Reproduce the entries shown below only from the line with "grey bowl: [515,161,606,222]" down to the line with "yellow egg: [355,254,406,308]", keeping both end lines and copying each one exactly.

____ Data shown

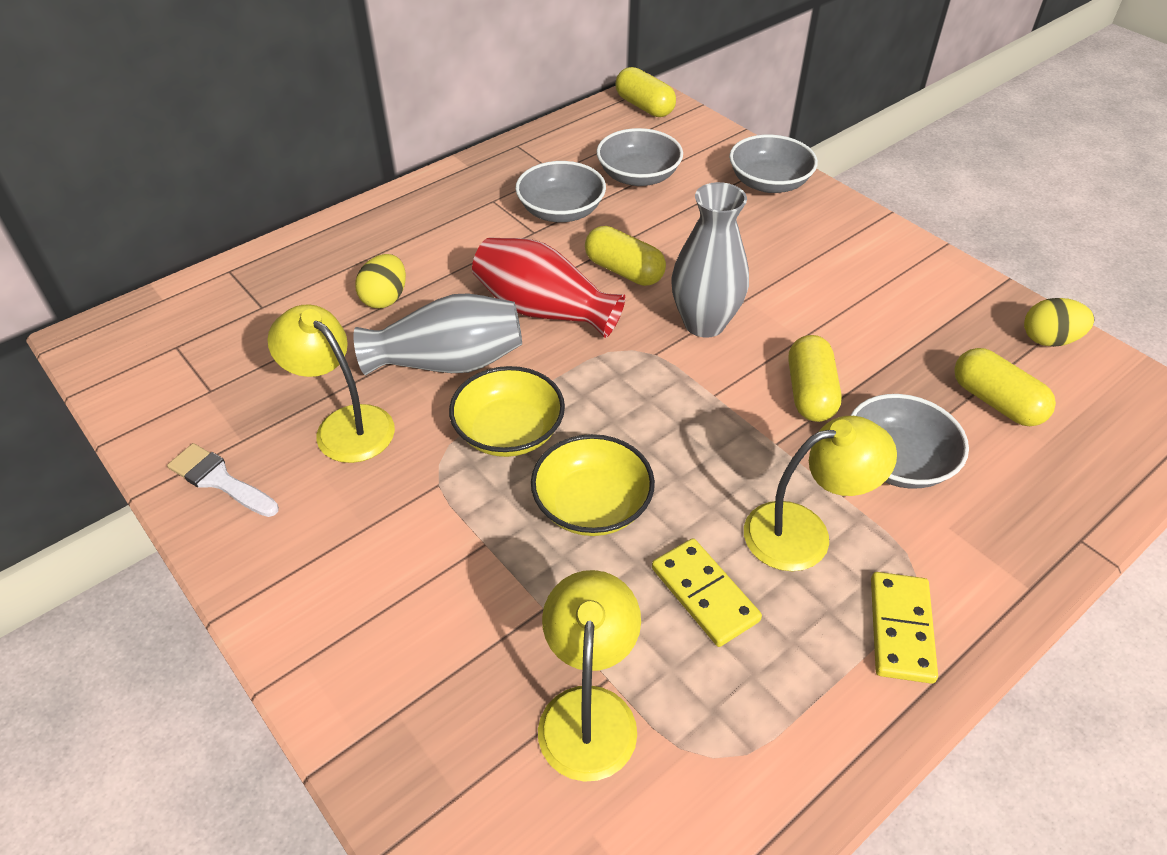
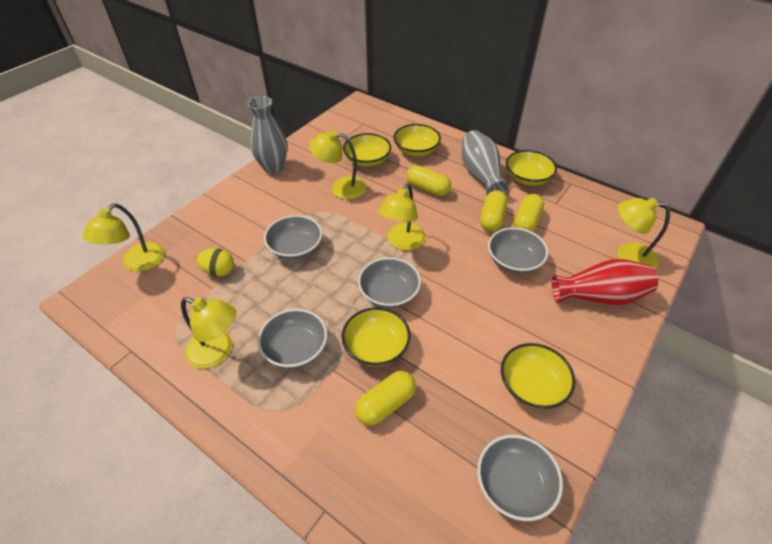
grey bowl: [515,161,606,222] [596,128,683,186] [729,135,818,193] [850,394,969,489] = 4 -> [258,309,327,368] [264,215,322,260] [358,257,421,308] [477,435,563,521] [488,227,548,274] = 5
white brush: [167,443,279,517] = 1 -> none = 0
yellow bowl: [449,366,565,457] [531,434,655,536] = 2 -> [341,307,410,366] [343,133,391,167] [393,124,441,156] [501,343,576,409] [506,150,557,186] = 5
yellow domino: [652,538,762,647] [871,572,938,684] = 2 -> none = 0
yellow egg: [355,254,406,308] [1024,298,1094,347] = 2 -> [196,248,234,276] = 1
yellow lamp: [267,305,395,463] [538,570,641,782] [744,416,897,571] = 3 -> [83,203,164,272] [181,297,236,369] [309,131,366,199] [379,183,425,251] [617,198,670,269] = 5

________
____ Data shown

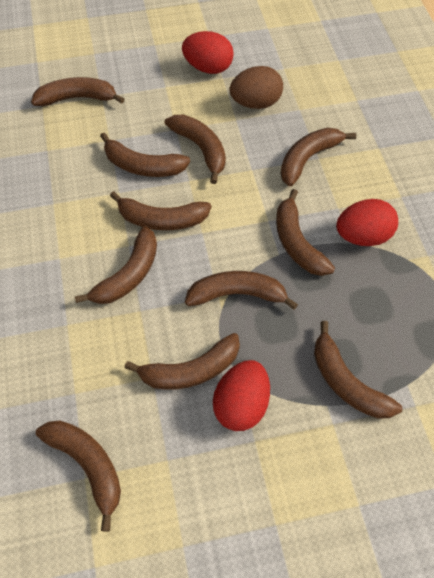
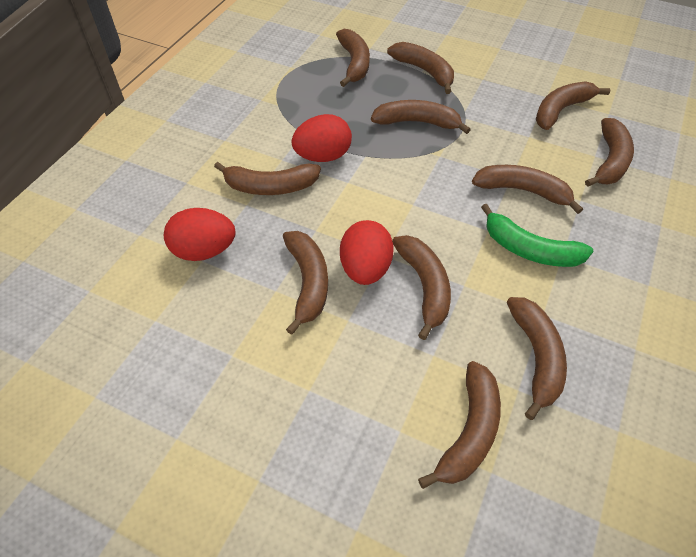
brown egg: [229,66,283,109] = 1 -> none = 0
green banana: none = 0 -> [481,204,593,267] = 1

________
____ Data shown

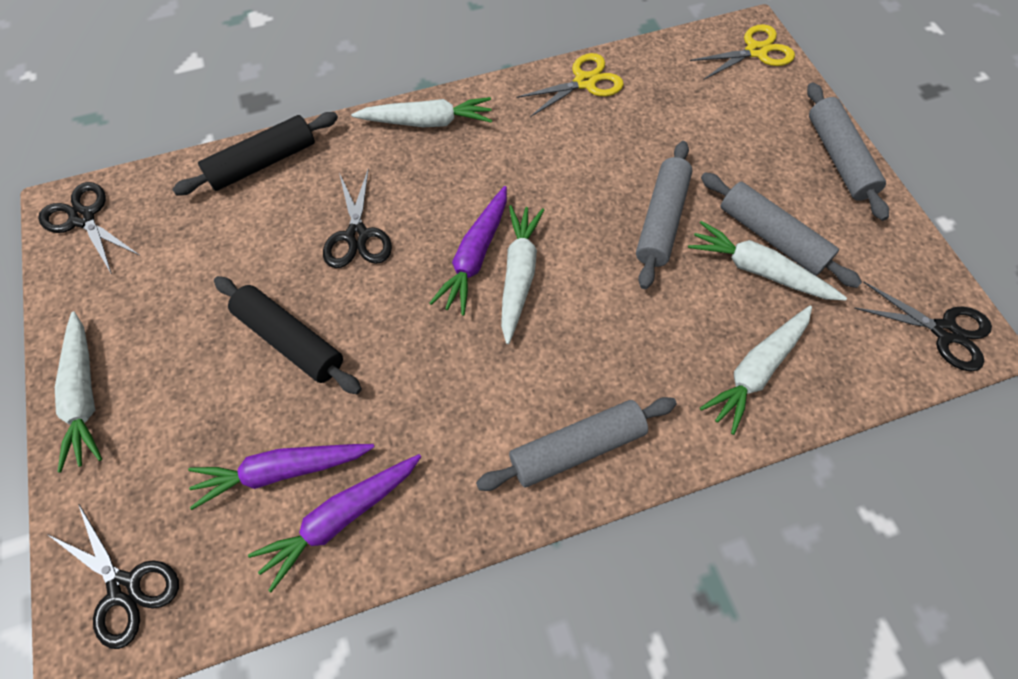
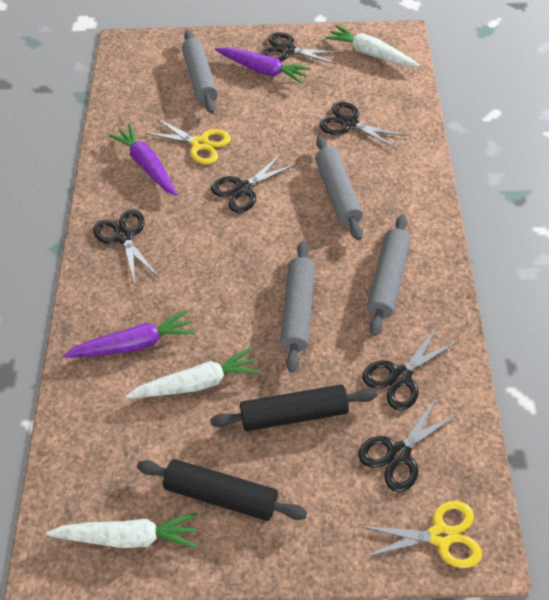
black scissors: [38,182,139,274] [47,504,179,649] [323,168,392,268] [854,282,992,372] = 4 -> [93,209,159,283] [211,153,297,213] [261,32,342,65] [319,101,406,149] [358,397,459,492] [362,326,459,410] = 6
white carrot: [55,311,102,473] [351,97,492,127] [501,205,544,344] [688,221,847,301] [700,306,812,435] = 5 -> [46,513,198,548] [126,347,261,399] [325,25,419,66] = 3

________

» The completed task:
grey bowl: [515,161,606,222] [596,128,683,186] [729,135,818,193] [850,394,969,489] = 4 -> [258,309,327,368] [264,215,322,260] [358,257,421,308] [477,435,563,521] [488,227,548,274] = 5
white brush: [167,443,279,517] = 1 -> none = 0
yellow bowl: [449,366,565,457] [531,434,655,536] = 2 -> [341,307,410,366] [343,133,391,167] [393,124,441,156] [501,343,576,409] [506,150,557,186] = 5
yellow domino: [652,538,762,647] [871,572,938,684] = 2 -> none = 0
yellow egg: [355,254,406,308] [1024,298,1094,347] = 2 -> [196,248,234,276] = 1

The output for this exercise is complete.